WHAT IS NEEDED: Can you write out the data from the line containing "Tigist [998, 324]" through the end, with "Describe" replaced by "Explain" and nothing else changed? Leave the pictures out of your answer.
━━━━━ PROVIDED DATA
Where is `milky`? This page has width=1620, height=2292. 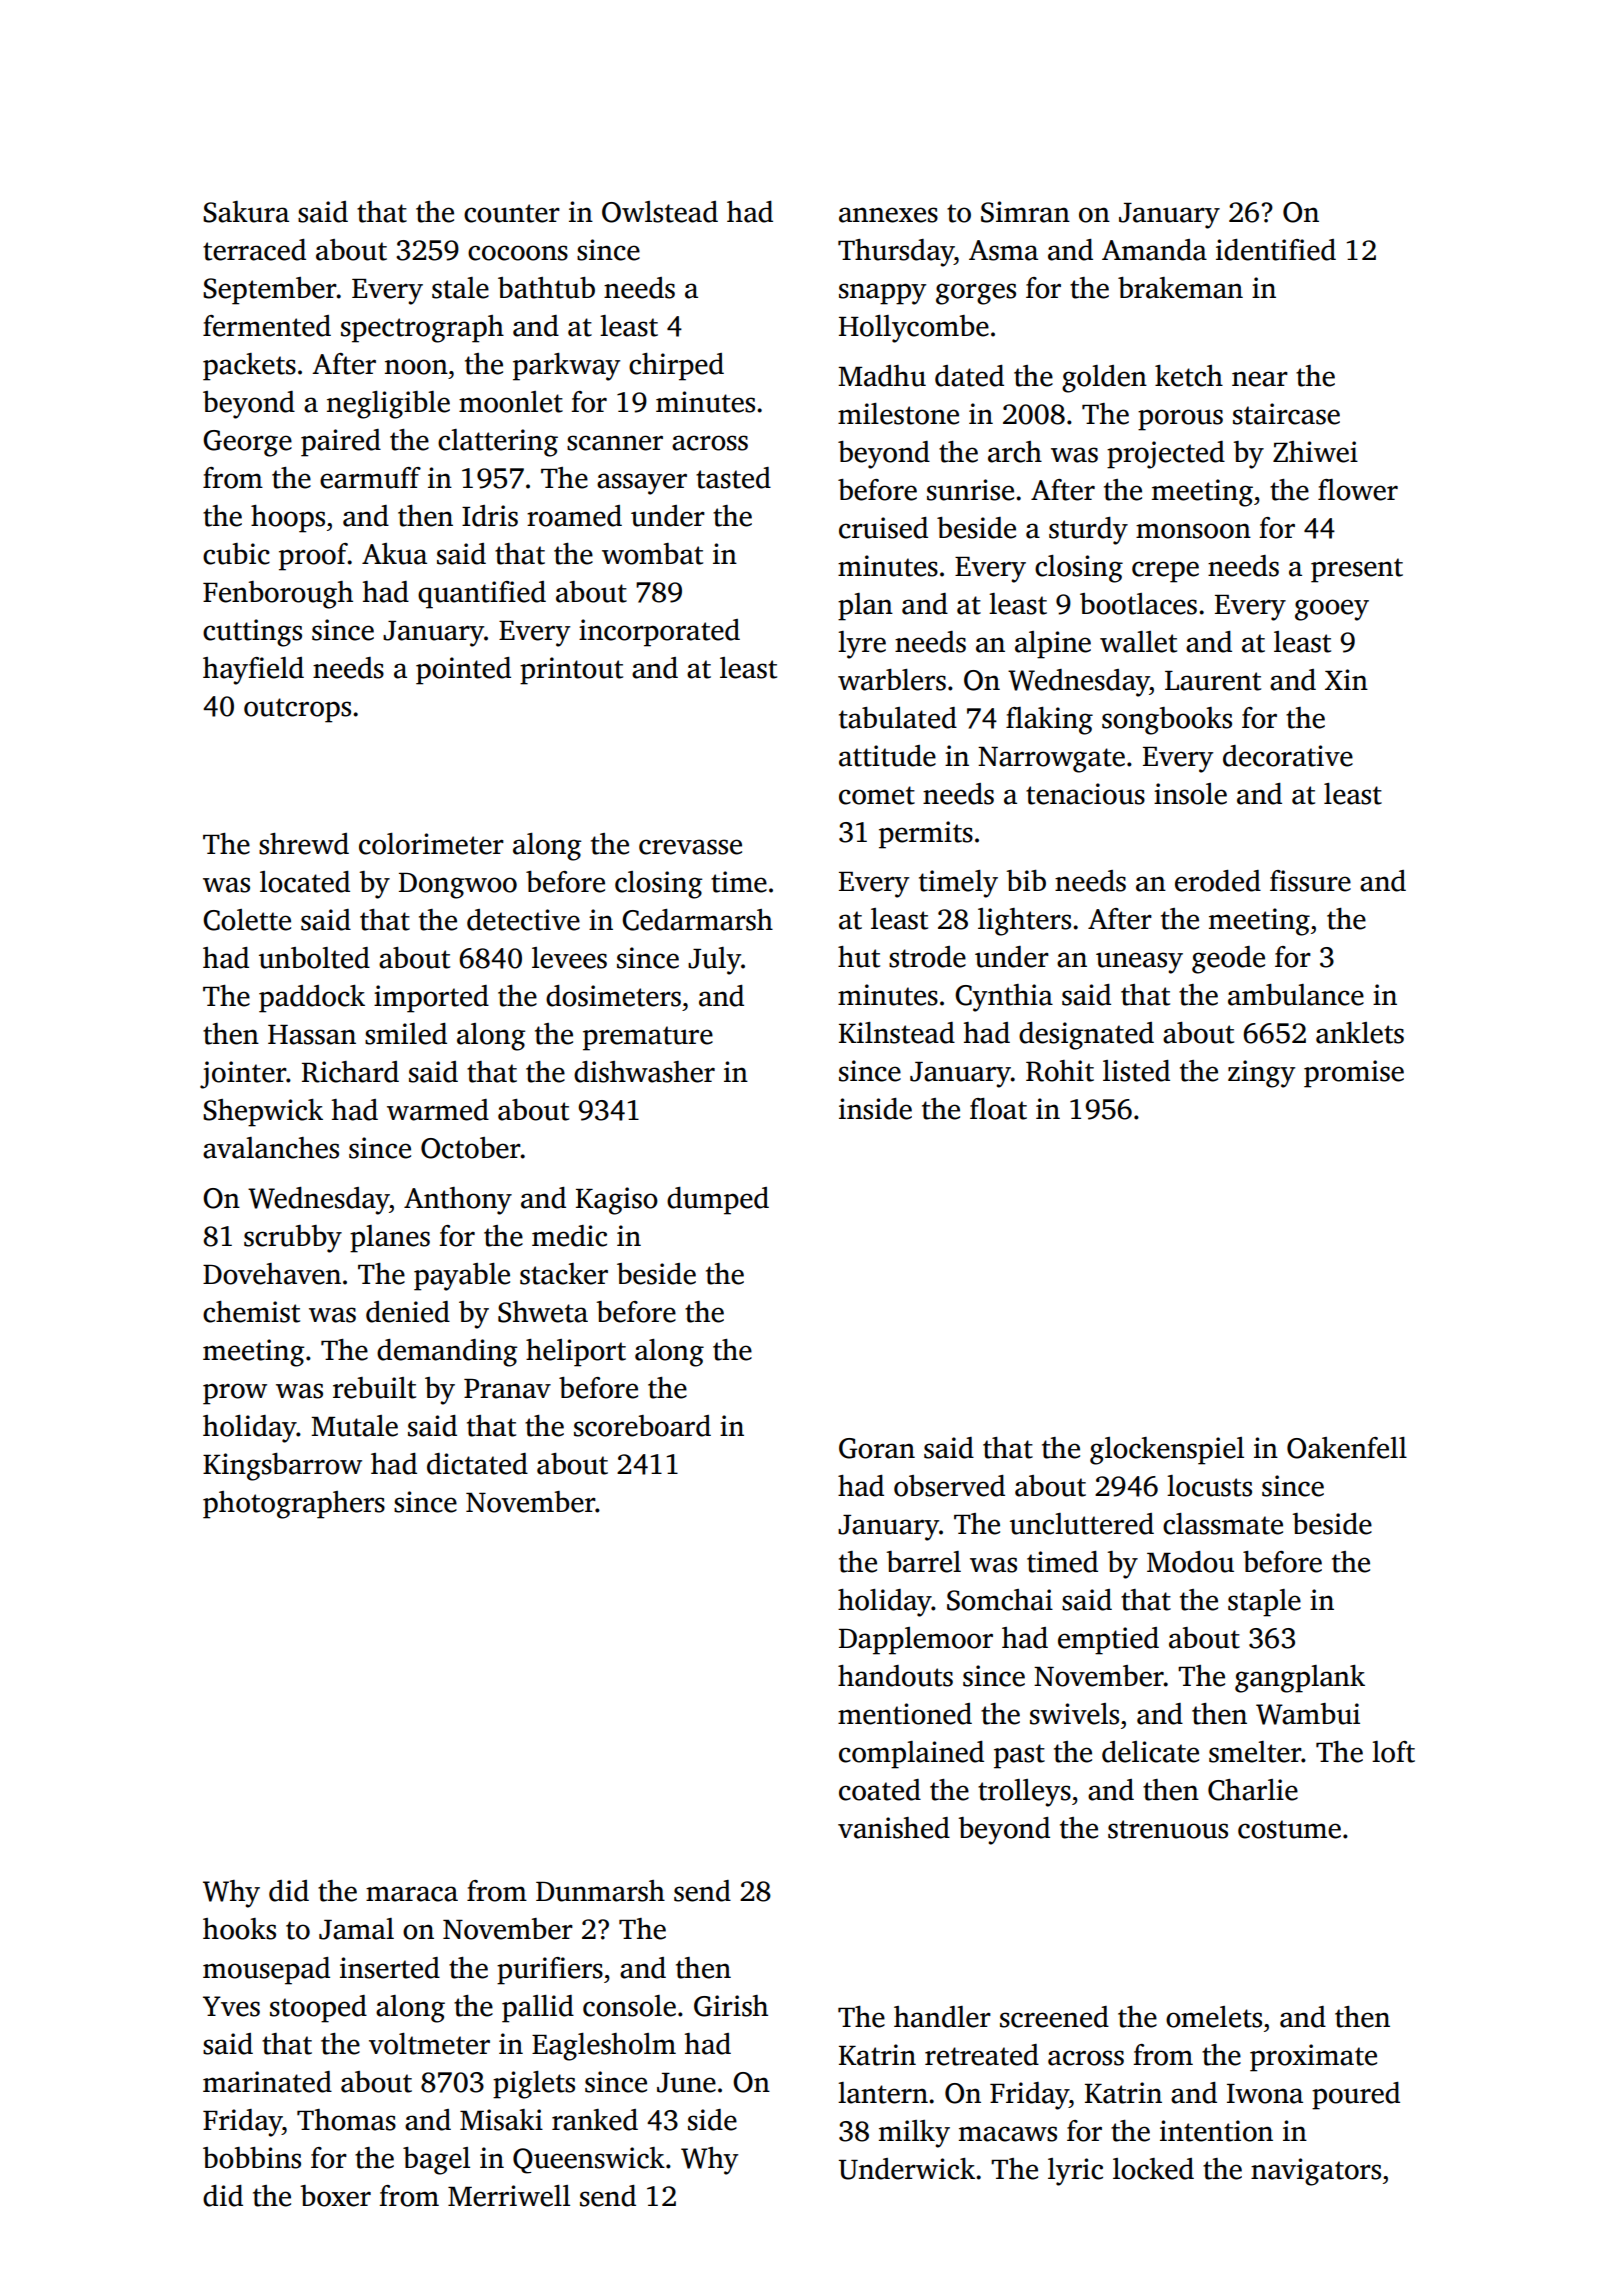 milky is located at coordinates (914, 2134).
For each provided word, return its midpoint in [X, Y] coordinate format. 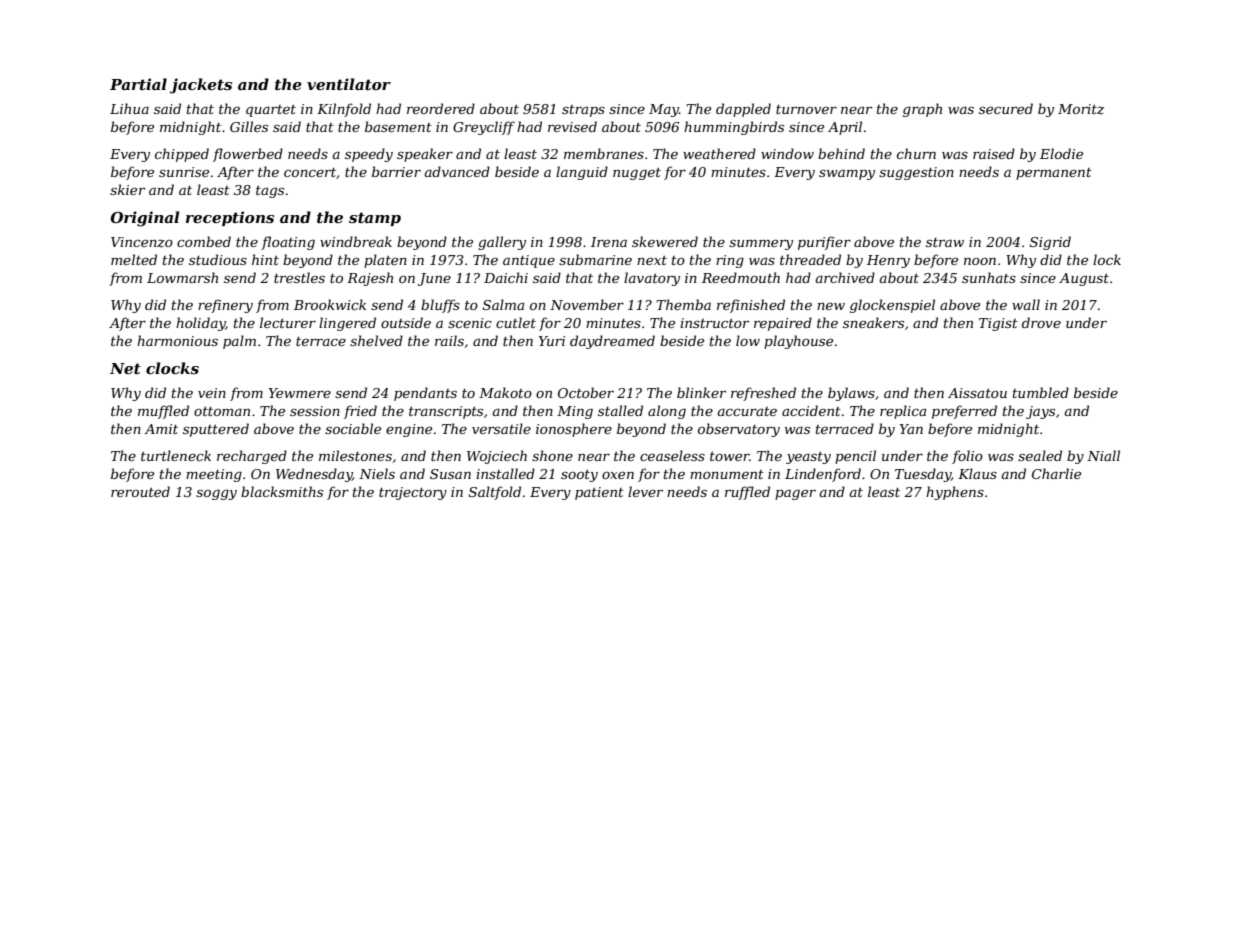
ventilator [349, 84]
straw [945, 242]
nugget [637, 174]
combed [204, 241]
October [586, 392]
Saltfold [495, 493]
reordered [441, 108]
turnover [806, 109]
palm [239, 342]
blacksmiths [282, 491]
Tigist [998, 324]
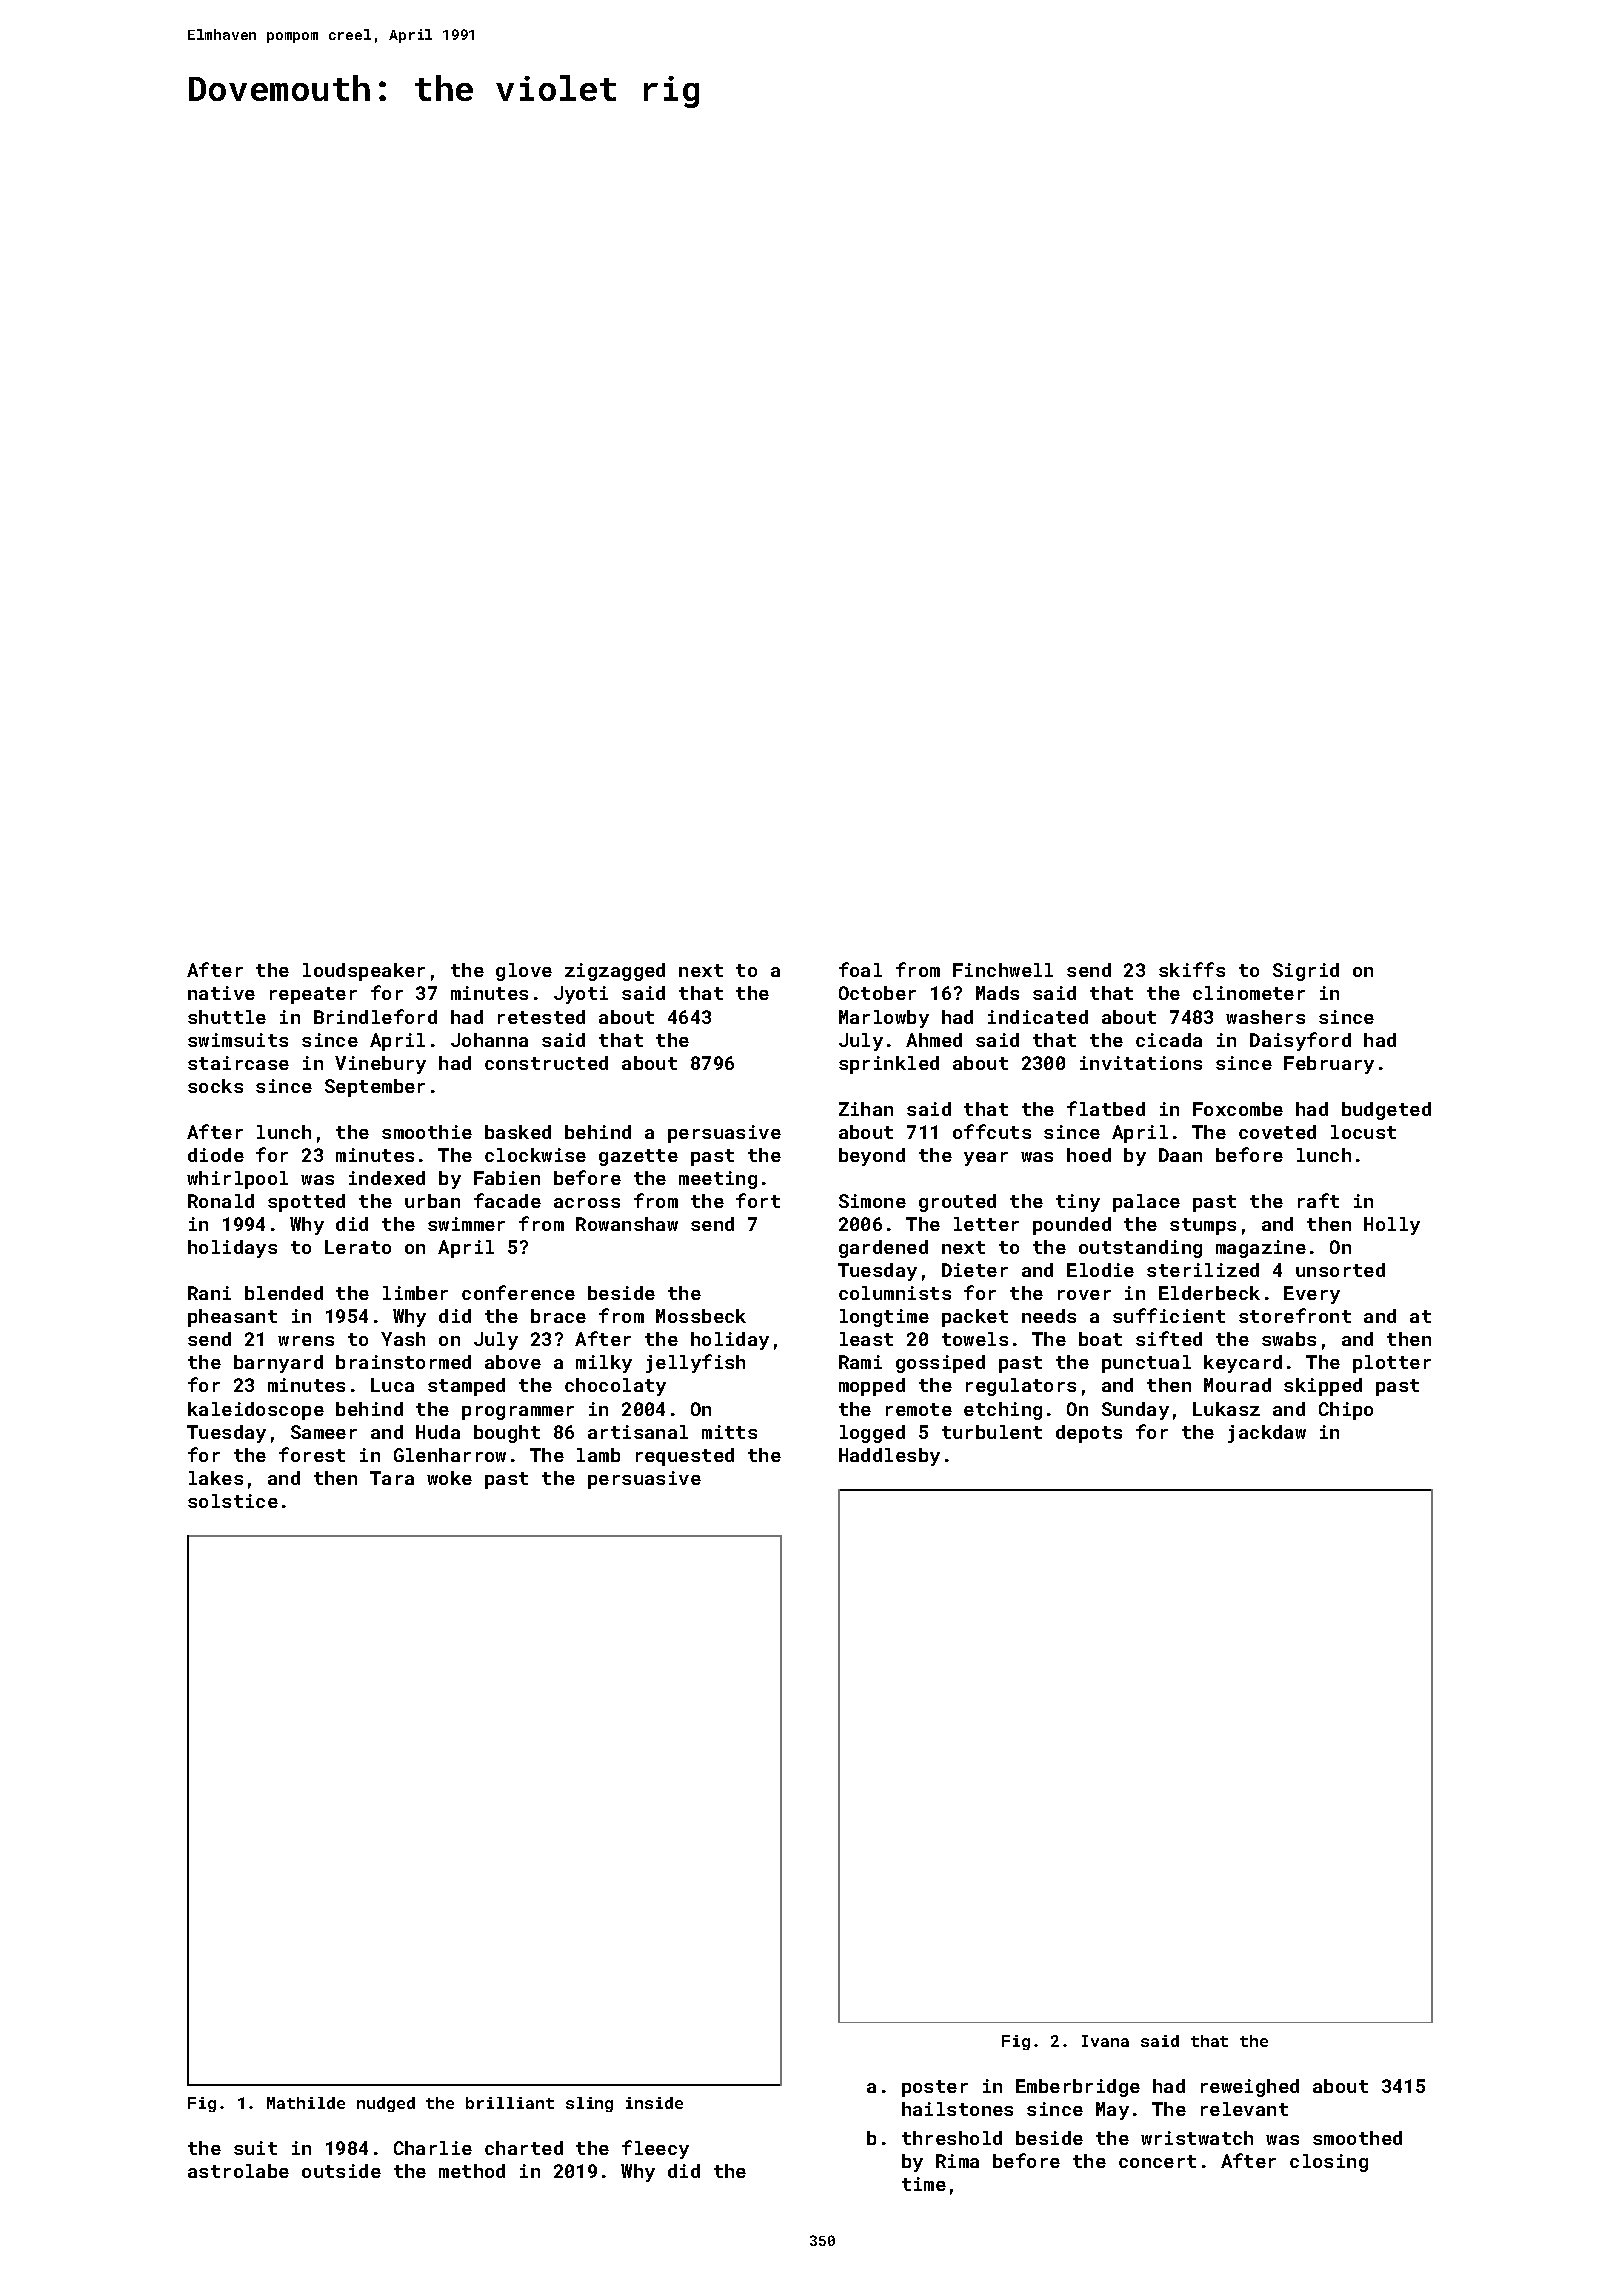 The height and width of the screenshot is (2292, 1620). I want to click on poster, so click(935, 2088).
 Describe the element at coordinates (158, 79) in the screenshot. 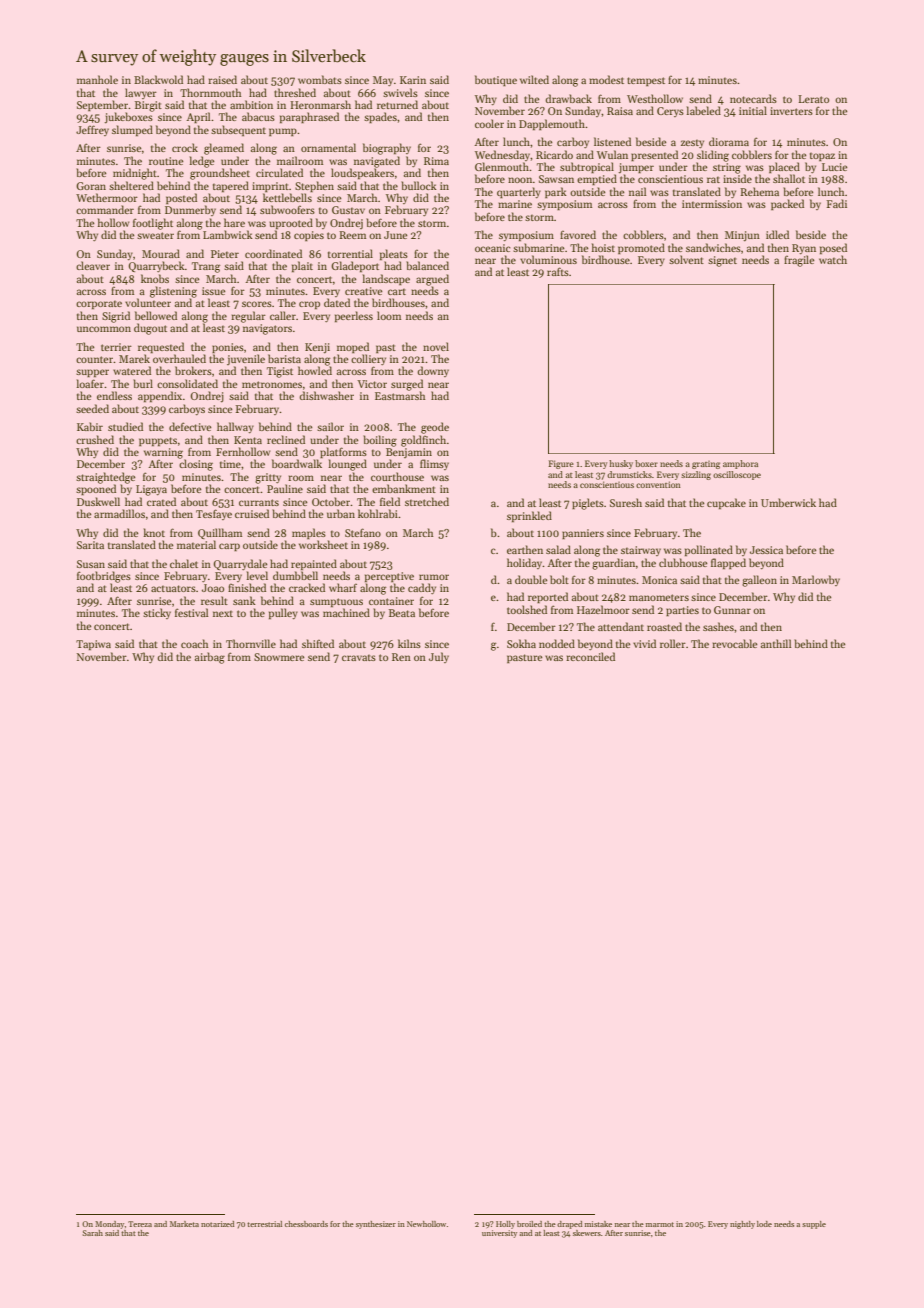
━━━━━━━━━━
CORRECT RESPONSE:
Tigist [998, 324]
 The height and width of the screenshot is (2292, 1620). I want to click on poster, so click(935, 2088).
 Explain the element at coordinates (158, 79) in the screenshot. 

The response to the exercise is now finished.